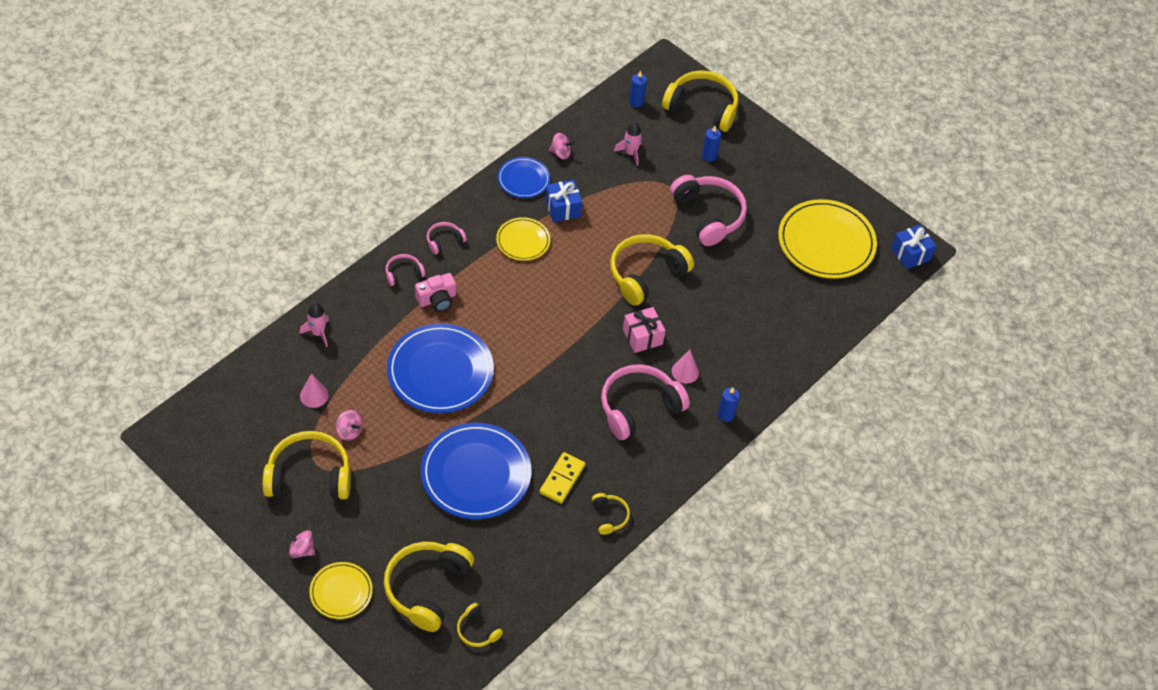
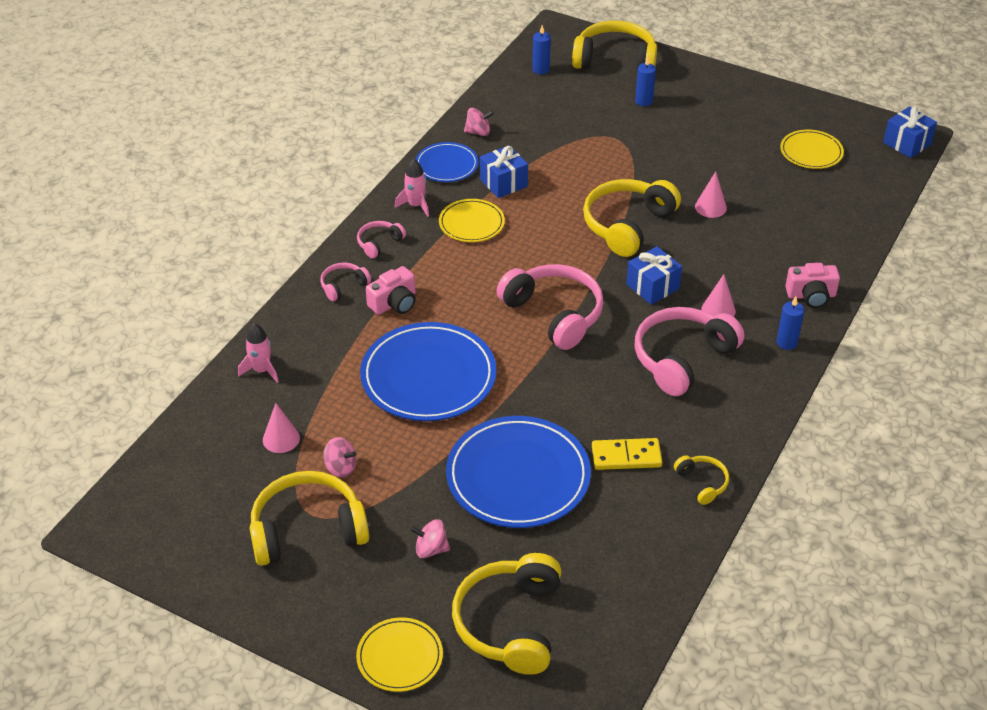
camera: 10 degrees left, 10 degrees down
(301, 550) = (329, 620): pink spinning top -> pink spinning top (431, 549)
(477, 630) = (596, 657): yellow headphones -> none
(562, 479) = (626, 456): yellow domino -> yellow domino turned 75 degrees clockwise
(630, 153) = (556, 116): pink rocket -> pink rocket (415, 205)
(642, 337) = (652, 286): pink gift -> blue gift
(708, 215) = (670, 154): pink headphones -> pink headphones (554, 314)
(720, 274) = (710, 207): none -> pink cone
(764, 378) = (811, 295): none -> pink camera
(826, 242) = (811, 152): yellow plate -> yellow plate, size x0.54

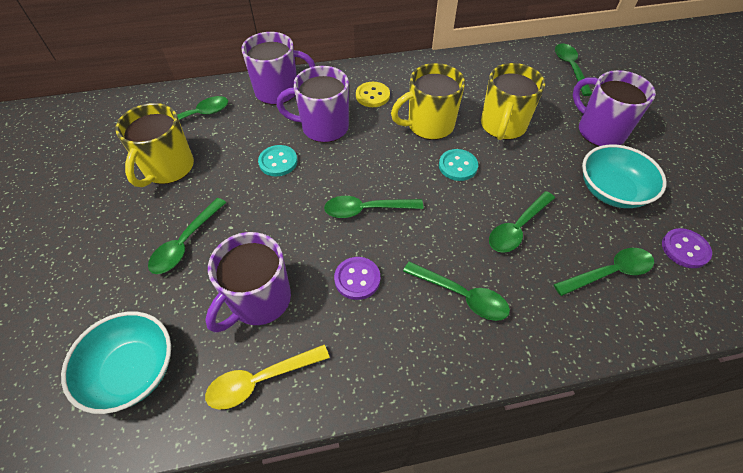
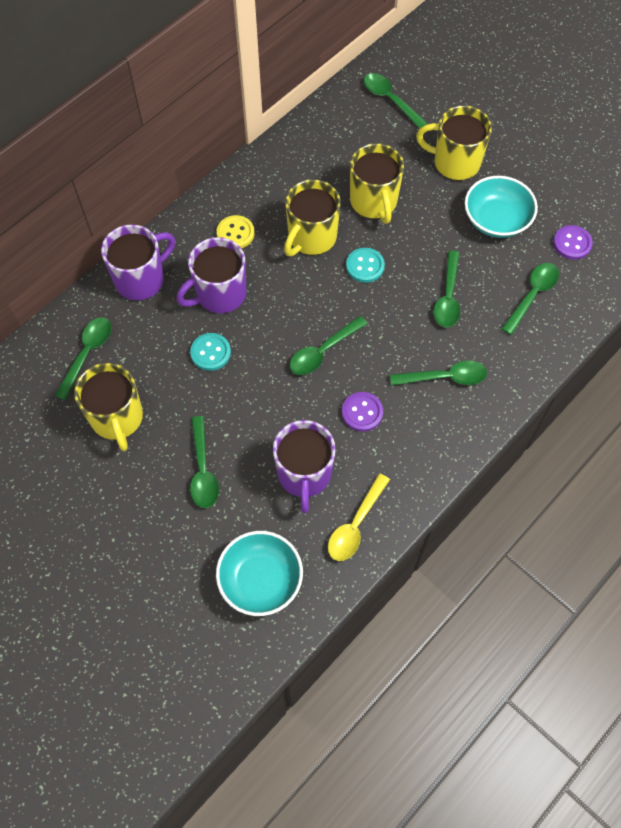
camera: 35 degrees left, 10 degrees up
(599, 131) = (455, 162): purple mug -> yellow mug

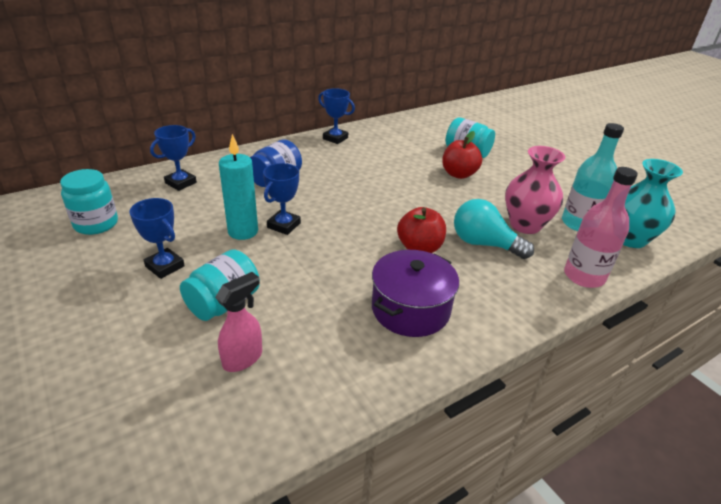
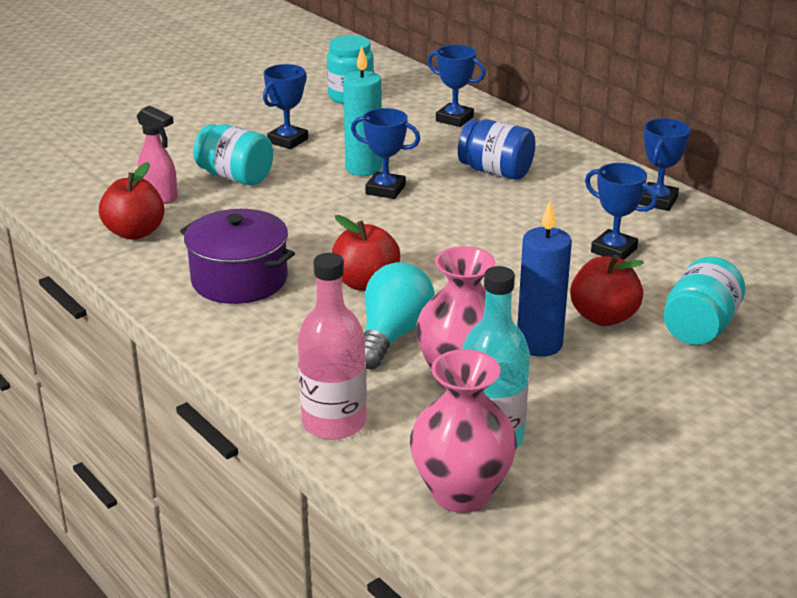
camera: 85 degrees right, 5 degrees down
(314, 378) = (135, 232): none -> red apple
(389, 159) = (614, 250): none -> blue trophy
(487, 196) = (539, 344): none -> blue candle
(629, 239) = (461, 493): turquoise vase -> pink vase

*Task requirements*:
Go through the material above and copy each line that holds the string "blue".

*Response for this exercise*:
(642, 337) = (652, 286): pink gift -> blue gift
(389, 159) = (614, 250): none -> blue trophy
(487, 196) = (539, 344): none -> blue candle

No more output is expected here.